┌─ THE DATA

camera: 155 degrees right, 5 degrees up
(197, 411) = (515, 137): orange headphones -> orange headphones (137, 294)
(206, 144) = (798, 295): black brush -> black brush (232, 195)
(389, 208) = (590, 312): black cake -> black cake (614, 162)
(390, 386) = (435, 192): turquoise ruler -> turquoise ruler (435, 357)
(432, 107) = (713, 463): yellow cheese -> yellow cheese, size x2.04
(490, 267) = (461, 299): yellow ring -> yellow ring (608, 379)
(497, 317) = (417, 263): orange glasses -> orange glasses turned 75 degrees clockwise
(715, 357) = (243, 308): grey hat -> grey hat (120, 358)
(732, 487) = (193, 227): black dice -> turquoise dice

└─
┌─ THE DATA

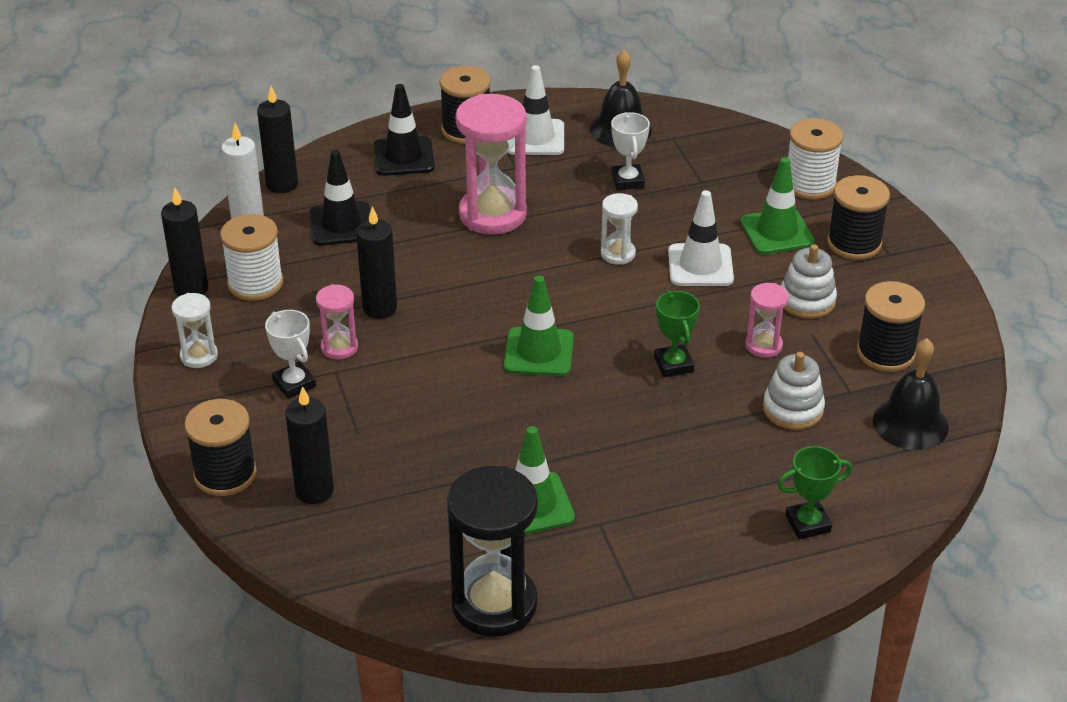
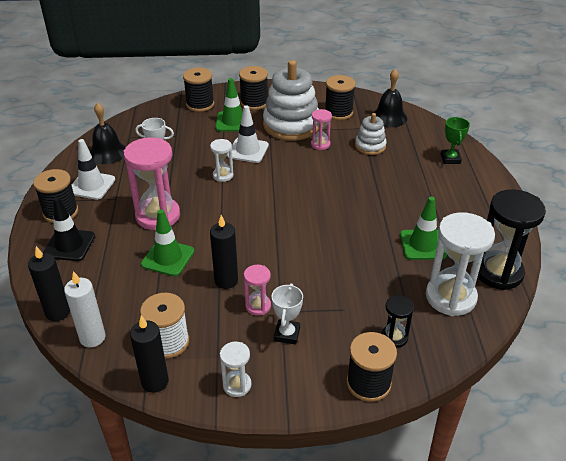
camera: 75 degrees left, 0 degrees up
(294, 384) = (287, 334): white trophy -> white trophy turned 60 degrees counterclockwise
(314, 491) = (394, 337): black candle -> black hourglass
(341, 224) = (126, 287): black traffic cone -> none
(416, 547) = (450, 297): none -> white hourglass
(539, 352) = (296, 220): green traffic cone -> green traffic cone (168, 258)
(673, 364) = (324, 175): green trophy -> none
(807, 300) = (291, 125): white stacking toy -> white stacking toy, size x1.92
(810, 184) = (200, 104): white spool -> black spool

└─
┌─ THE DATA

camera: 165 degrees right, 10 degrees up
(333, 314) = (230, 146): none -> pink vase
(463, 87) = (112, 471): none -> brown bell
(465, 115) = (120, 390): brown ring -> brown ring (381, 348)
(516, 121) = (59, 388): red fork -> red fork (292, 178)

└─

BRIEF:
The expected answer is each line of the records above that includes the string "black".

SOLUTION:
(206, 144) = (798, 295): black brush -> black brush (232, 195)
(389, 208) = (590, 312): black cake -> black cake (614, 162)
(732, 487) = (193, 227): black dice -> turquoise dice
(314, 491) = (394, 337): black candle -> black hourglass
(341, 224) = (126, 287): black traffic cone -> none
(810, 184) = (200, 104): white spool -> black spool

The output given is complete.